## SUPPLIED RECORDS

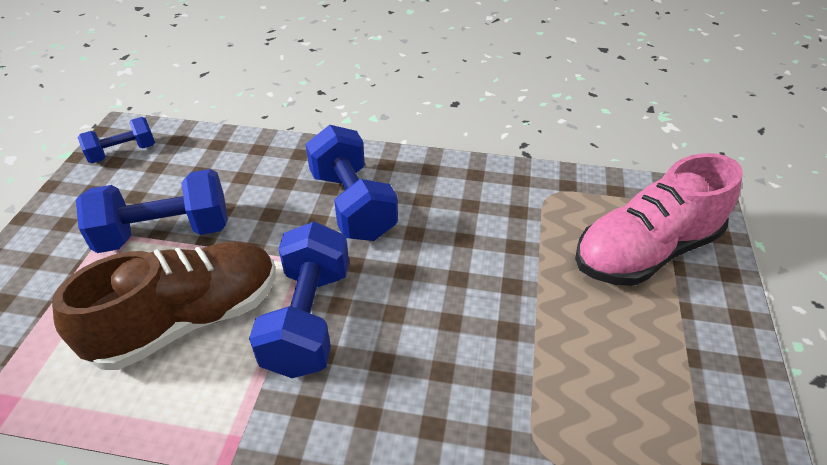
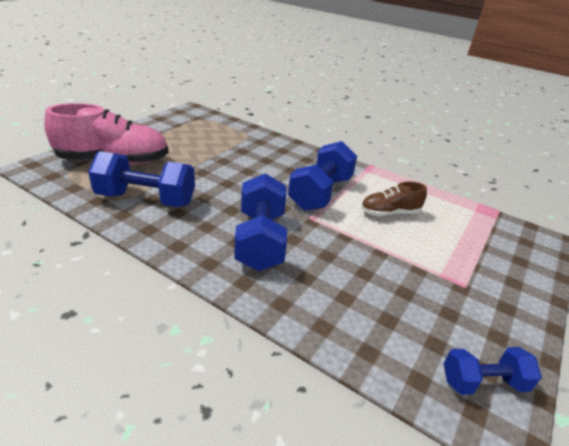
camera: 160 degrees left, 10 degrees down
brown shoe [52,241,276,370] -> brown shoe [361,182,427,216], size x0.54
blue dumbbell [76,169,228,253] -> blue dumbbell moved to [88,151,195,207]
* * *
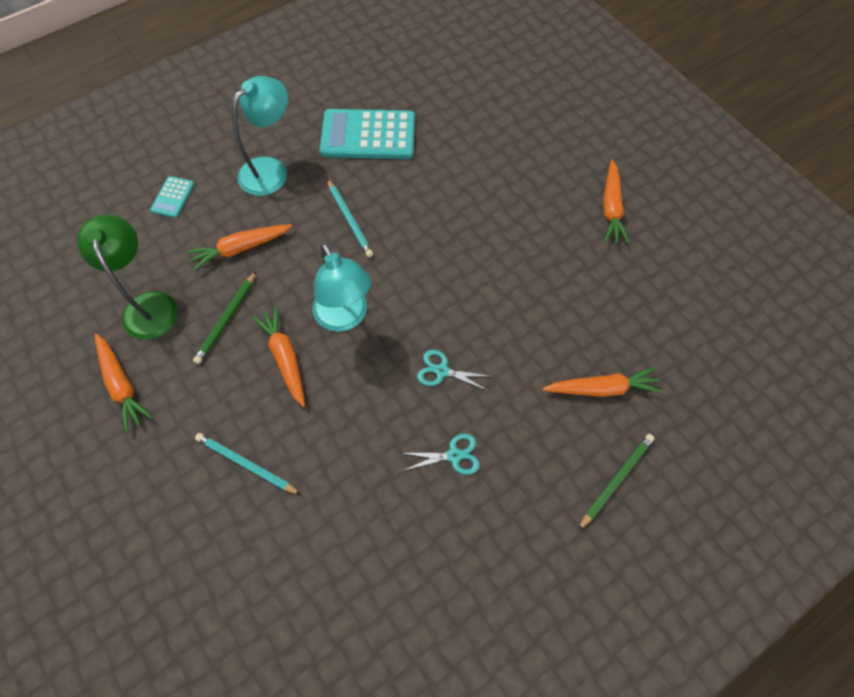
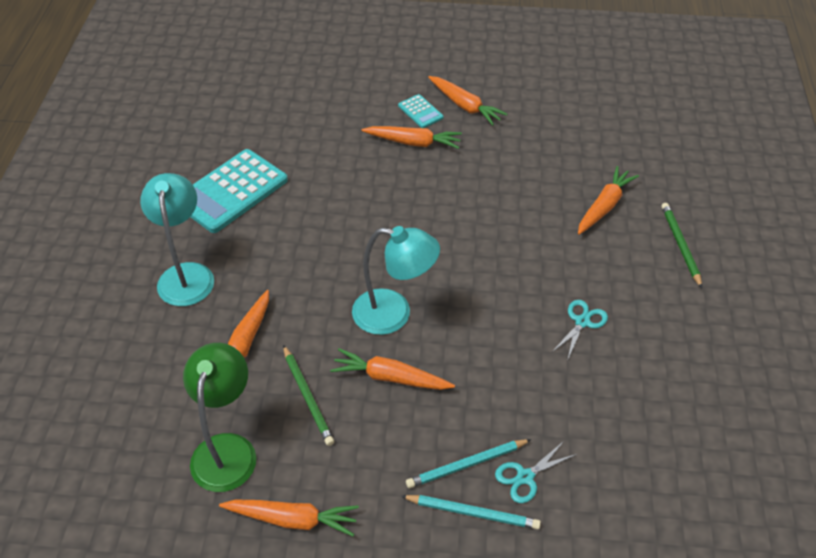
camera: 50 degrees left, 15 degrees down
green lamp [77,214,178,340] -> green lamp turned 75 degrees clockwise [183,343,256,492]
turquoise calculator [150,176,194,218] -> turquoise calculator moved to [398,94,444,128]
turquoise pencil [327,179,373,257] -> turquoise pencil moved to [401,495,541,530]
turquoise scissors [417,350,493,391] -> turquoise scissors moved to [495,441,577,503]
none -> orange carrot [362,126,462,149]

## REQUIRED WORK
Only the lines above from the one with "turquoise calculator [150,176,194,218]" up to and including the one with "none -> orange carrot [362,126,462,149]" should be repeated, exactly as written.

## RESPONSE TO THIS TASK
turquoise calculator [150,176,194,218] -> turquoise calculator moved to [398,94,444,128]
turquoise pencil [327,179,373,257] -> turquoise pencil moved to [401,495,541,530]
turquoise scissors [417,350,493,391] -> turquoise scissors moved to [495,441,577,503]
none -> orange carrot [362,126,462,149]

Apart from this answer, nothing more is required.